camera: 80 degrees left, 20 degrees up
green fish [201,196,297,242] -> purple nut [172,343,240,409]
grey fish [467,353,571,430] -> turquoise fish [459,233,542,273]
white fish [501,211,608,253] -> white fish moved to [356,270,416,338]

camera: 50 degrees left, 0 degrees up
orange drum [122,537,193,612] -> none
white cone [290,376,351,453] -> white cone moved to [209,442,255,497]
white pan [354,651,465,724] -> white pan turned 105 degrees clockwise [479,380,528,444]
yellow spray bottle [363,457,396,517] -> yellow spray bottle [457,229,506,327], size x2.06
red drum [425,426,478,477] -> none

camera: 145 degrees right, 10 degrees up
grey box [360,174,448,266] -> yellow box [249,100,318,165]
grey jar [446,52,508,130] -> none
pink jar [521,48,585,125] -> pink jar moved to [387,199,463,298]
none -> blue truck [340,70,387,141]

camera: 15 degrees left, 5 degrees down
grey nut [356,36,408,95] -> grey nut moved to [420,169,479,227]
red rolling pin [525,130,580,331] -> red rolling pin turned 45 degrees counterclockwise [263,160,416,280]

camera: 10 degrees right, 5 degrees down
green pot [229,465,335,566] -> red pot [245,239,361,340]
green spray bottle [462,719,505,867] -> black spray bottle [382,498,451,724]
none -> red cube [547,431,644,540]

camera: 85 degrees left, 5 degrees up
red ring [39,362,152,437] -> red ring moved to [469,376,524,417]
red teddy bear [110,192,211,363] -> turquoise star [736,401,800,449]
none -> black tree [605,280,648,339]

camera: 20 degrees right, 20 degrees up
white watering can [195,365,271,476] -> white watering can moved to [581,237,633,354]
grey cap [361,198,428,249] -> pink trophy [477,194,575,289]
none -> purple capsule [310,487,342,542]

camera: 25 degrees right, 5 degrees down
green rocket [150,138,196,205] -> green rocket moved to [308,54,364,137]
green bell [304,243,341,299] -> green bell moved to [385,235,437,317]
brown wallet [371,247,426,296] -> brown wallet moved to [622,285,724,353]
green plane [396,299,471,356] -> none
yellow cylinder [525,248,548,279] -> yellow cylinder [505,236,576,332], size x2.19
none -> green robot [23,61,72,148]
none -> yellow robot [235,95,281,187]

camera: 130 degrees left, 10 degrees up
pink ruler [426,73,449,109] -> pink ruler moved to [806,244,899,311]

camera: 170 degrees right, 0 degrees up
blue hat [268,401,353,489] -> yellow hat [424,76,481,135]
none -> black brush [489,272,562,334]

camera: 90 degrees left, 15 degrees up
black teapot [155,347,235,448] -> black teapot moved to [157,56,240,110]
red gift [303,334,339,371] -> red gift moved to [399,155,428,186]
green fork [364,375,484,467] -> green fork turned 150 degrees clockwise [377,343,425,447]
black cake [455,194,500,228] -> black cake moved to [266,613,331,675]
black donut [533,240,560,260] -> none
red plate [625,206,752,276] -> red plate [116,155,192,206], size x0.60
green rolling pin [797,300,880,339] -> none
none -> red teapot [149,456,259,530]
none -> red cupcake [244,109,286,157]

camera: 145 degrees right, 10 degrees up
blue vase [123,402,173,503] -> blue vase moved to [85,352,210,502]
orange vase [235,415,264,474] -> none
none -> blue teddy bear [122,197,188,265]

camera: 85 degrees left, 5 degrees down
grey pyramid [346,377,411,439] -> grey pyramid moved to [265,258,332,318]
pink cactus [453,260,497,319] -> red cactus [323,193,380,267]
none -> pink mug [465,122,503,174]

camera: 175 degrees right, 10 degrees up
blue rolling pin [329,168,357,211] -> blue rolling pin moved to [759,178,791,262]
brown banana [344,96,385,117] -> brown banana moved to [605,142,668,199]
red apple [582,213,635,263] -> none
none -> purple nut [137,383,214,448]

━━━━━━━━━━━━━━━━━━━━━━━━━━━━━━

**AIM OF THE TASK**
The required output is every line from the one that holds "pink cactus [453,260,497,319]" through the last line of the listing above, retyped exactly and with nothing else.

**TASK RESPONSE**
pink cactus [453,260,497,319] -> red cactus [323,193,380,267]
none -> pink mug [465,122,503,174]

camera: 175 degrees right, 10 degrees up
blue rolling pin [329,168,357,211] -> blue rolling pin moved to [759,178,791,262]
brown banana [344,96,385,117] -> brown banana moved to [605,142,668,199]
red apple [582,213,635,263] -> none
none -> purple nut [137,383,214,448]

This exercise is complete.